Apart from the pictures, every entry must be retyped exactly.

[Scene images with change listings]
---------------
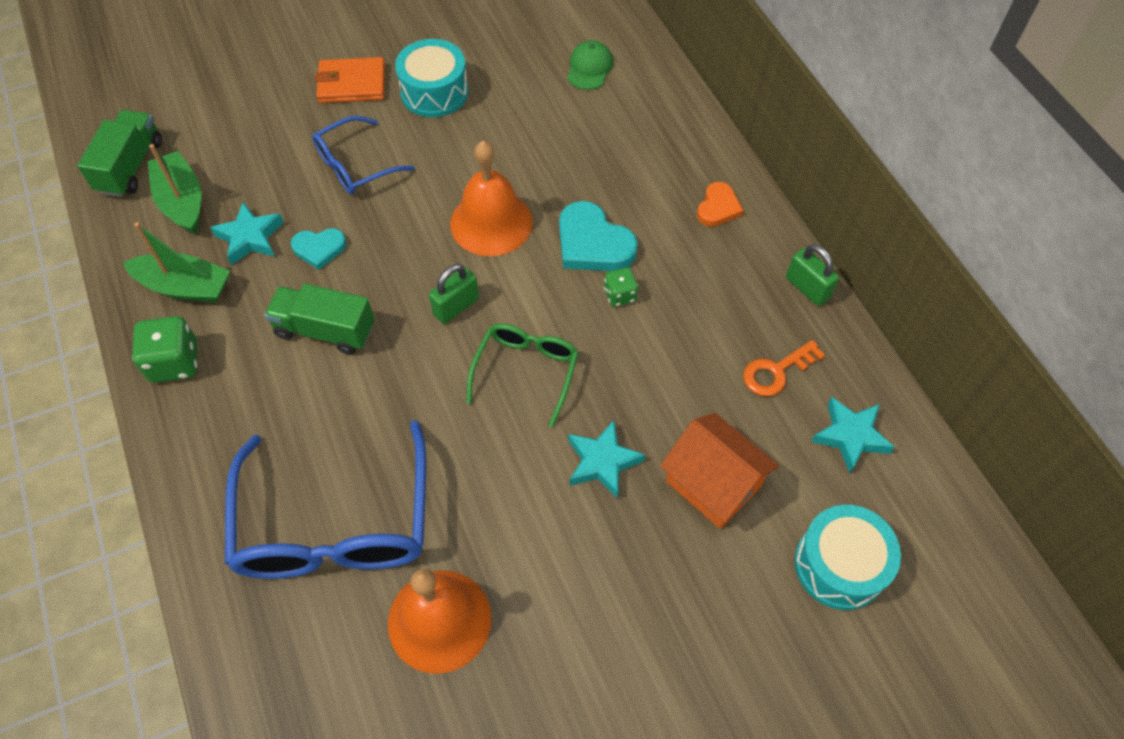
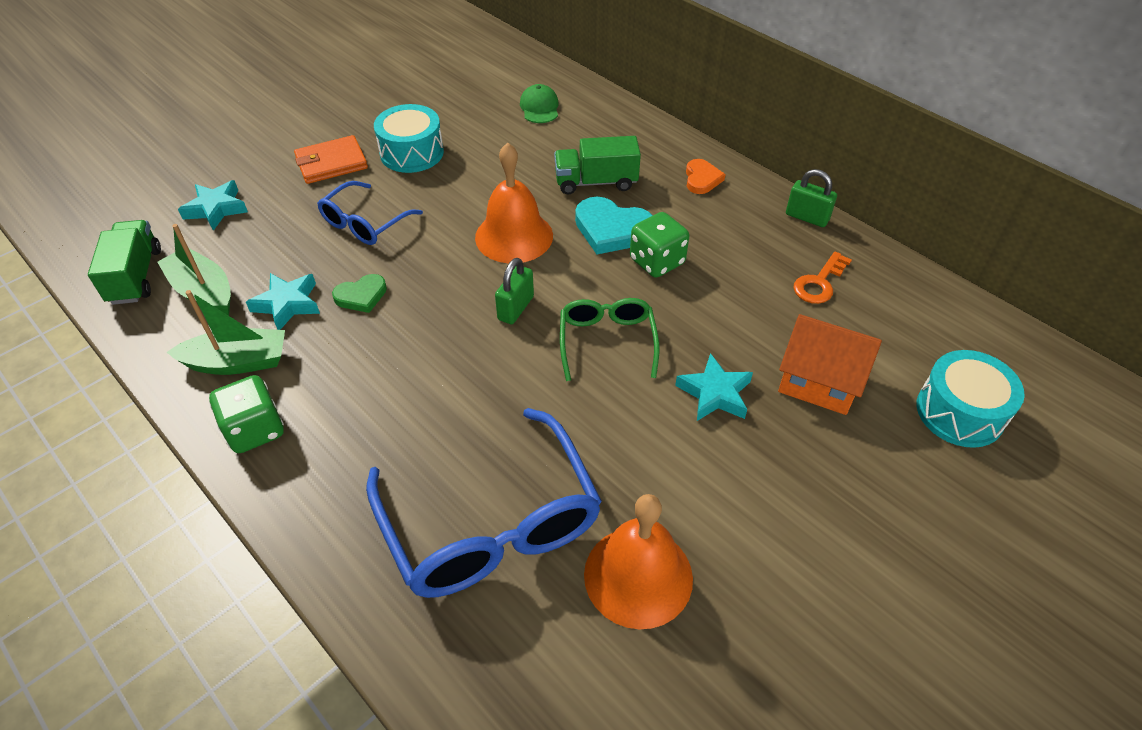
camera: 20 degrees left, 10 degrees down
(319, 248) = (361, 296): turquoise heart -> green heart
(325, 330) = (399, 360): green truck -> green truck (596, 182)
(620, 295) = (657, 262): green dice -> green dice, size x1.70
(850, 436) = (907, 313): turquoise star -> turquoise star (216, 209)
---------------
RESPONSE TO THE EXERCISE:
camera: 20 degrees left, 10 degrees down
(319, 248) = (361, 296): turquoise heart -> green heart
(325, 330) = (399, 360): green truck -> green truck (596, 182)
(620, 295) = (657, 262): green dice -> green dice, size x1.70
(850, 436) = (907, 313): turquoise star -> turquoise star (216, 209)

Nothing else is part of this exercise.